Pull out every line from the line containing "purple carton: 2 -> 5" through the end of the material, both ends included, and reproduce it exactly. Keep pictures out.

PROVIDED DATA:
━━━━━━━━━━━━━━━━━━━━
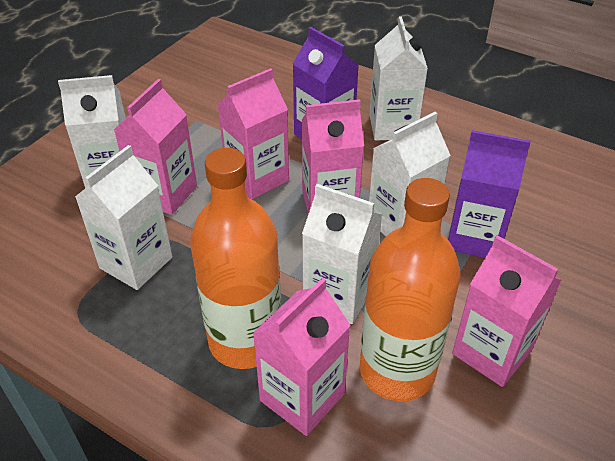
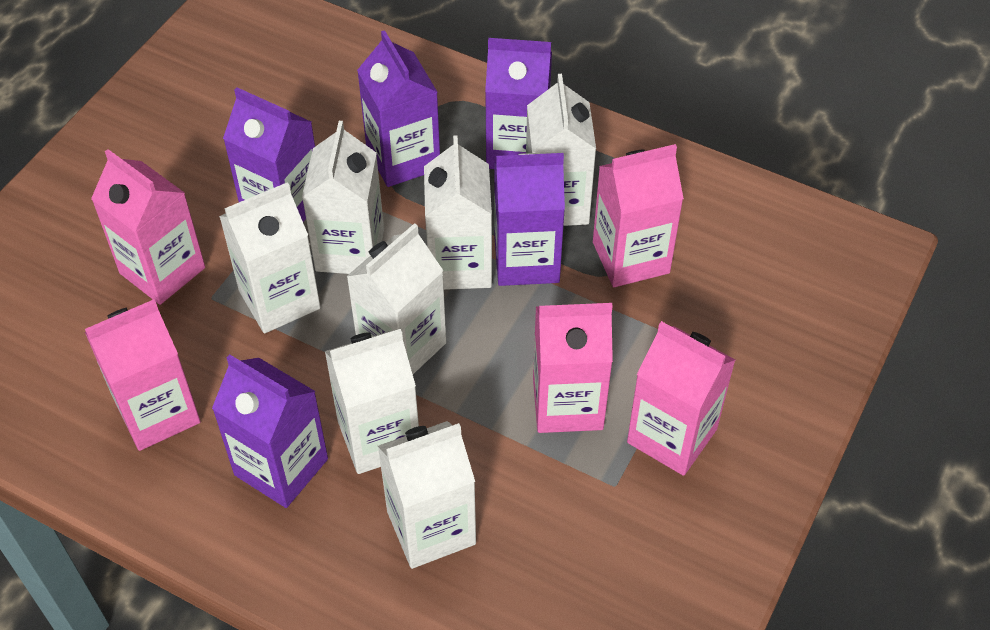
orange bottle: 2 -> 0
purple carton: 2 -> 5
white carton: 5 -> 7

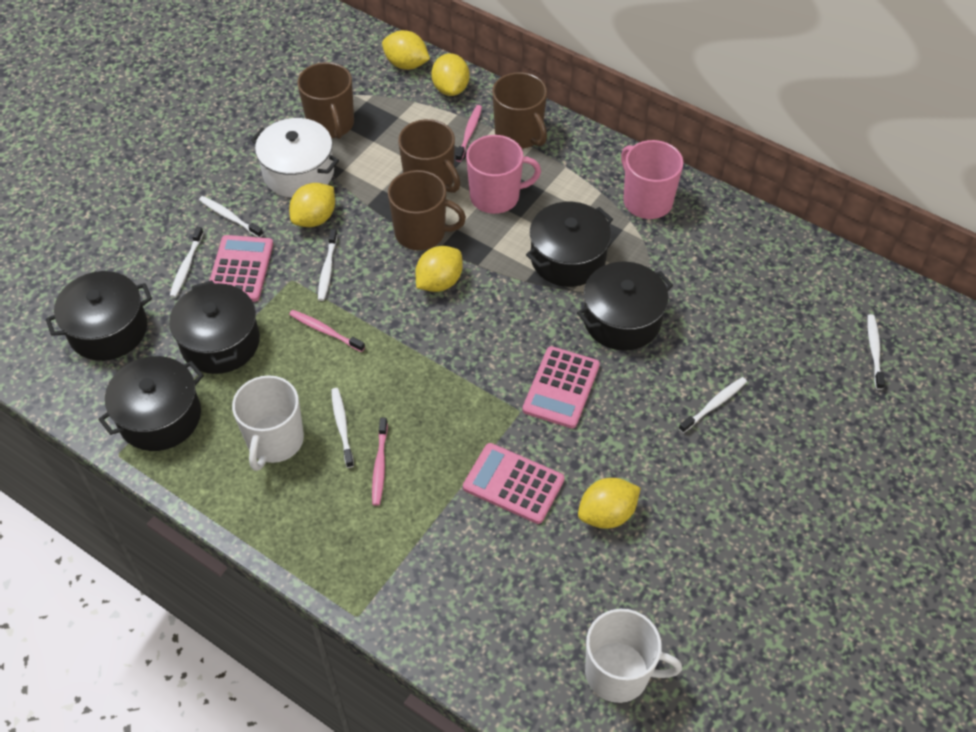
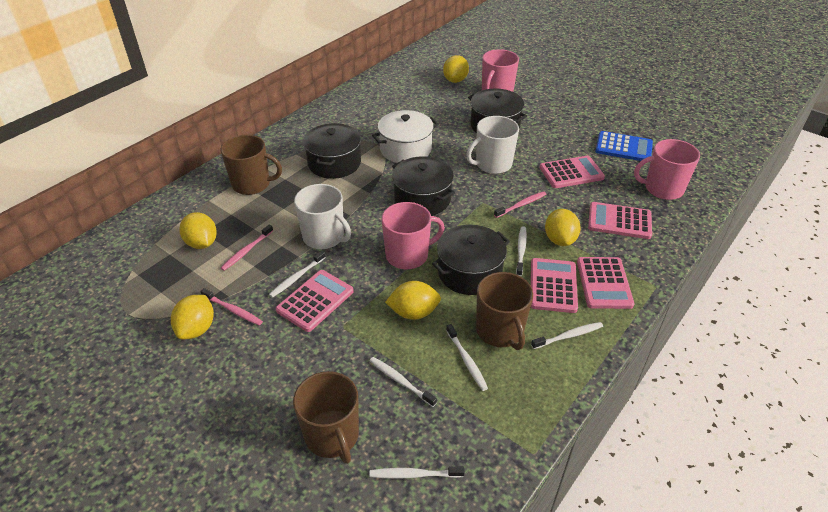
black pot: 5 -> 4
blue calculator: 0 -> 1
brown mug: 4 -> 3
pink calculator: 3 -> 5
pink mug: 2 -> 3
━━━━━━━━━━━━━━━━━━━━
EXERCISE SOLUTION:
purple carton: 2 -> 5
white carton: 5 -> 7

black pot: 5 -> 4
blue calculator: 0 -> 1
brown mug: 4 -> 3
pink calculator: 3 -> 5
pink mug: 2 -> 3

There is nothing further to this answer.